▶ **Exercise objective**
Identify each line below that contains the word "AUDIO", and copy it out.
○ ○ ○
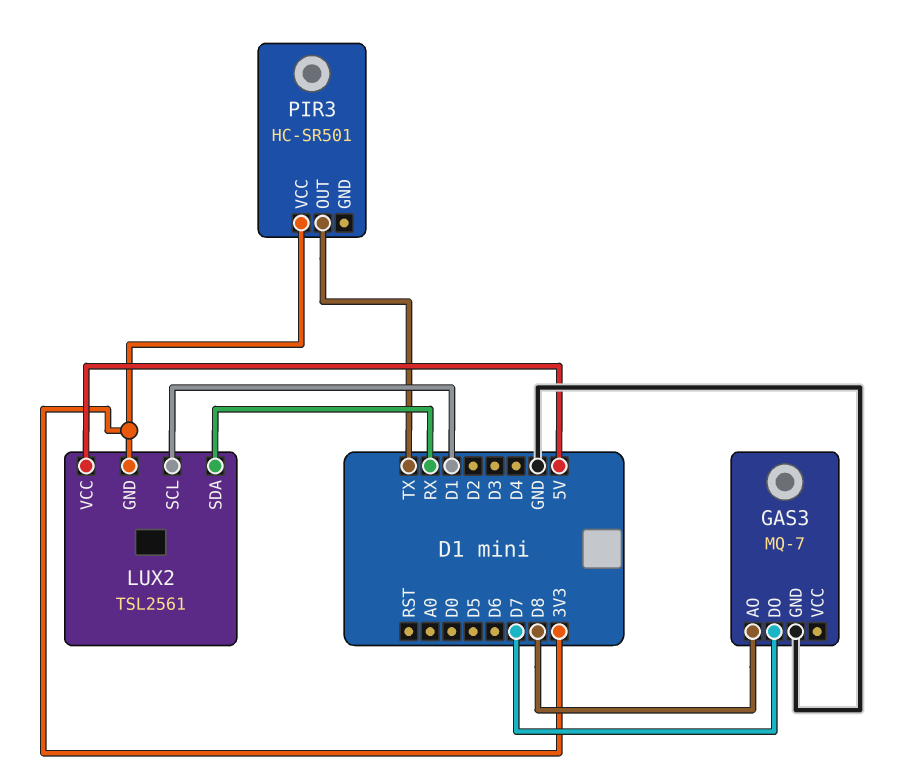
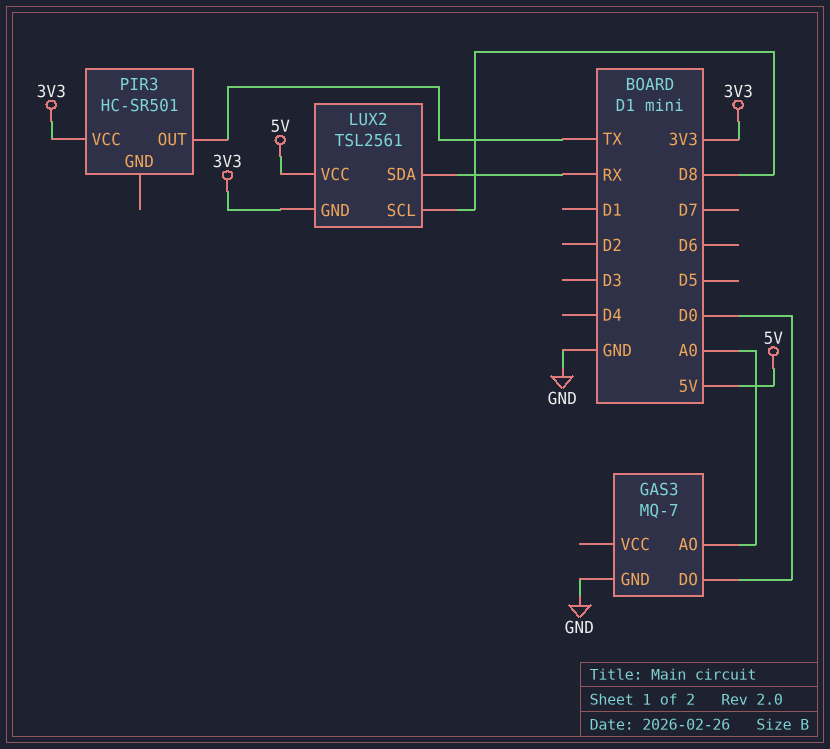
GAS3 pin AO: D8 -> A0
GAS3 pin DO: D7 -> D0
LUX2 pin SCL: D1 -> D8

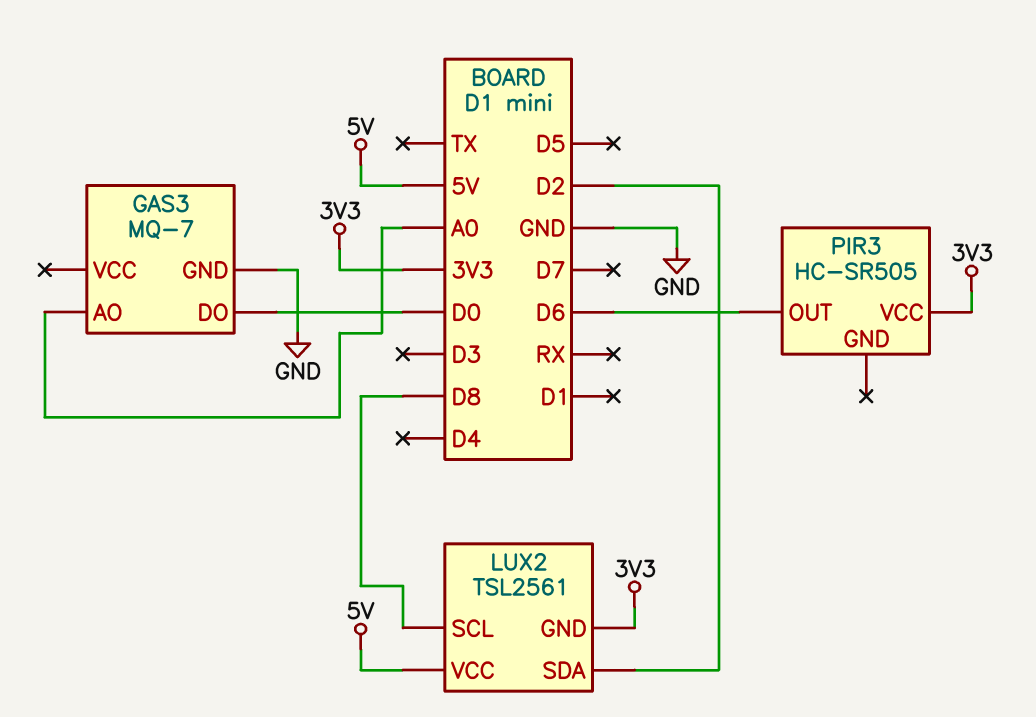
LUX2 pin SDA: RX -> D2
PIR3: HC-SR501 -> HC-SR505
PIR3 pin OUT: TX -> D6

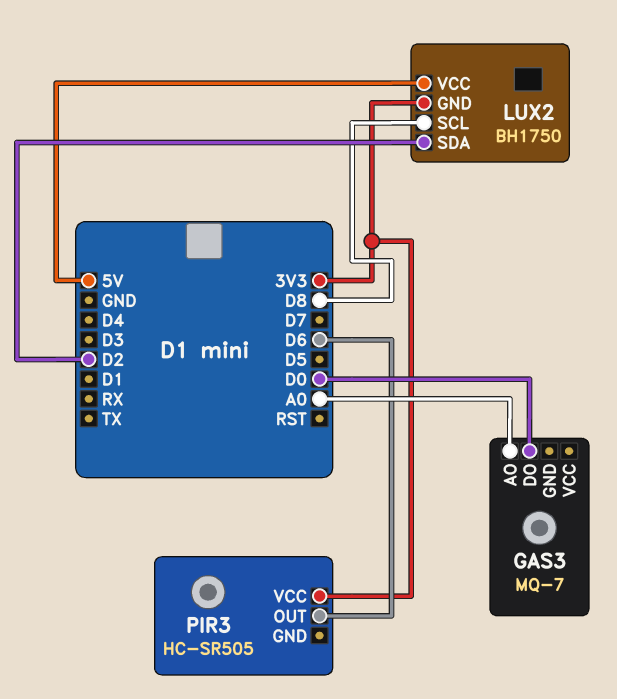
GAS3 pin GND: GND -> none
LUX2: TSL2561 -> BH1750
○ ○ ○
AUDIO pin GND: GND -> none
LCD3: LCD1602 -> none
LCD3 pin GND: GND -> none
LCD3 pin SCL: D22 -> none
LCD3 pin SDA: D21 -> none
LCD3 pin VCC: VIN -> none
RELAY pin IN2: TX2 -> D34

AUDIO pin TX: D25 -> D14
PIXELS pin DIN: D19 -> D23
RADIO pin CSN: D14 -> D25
○ ○ ○
▶ **Result below**
AUDIO pin GND: GND -> none
AUDIO pin TX: D25 -> D14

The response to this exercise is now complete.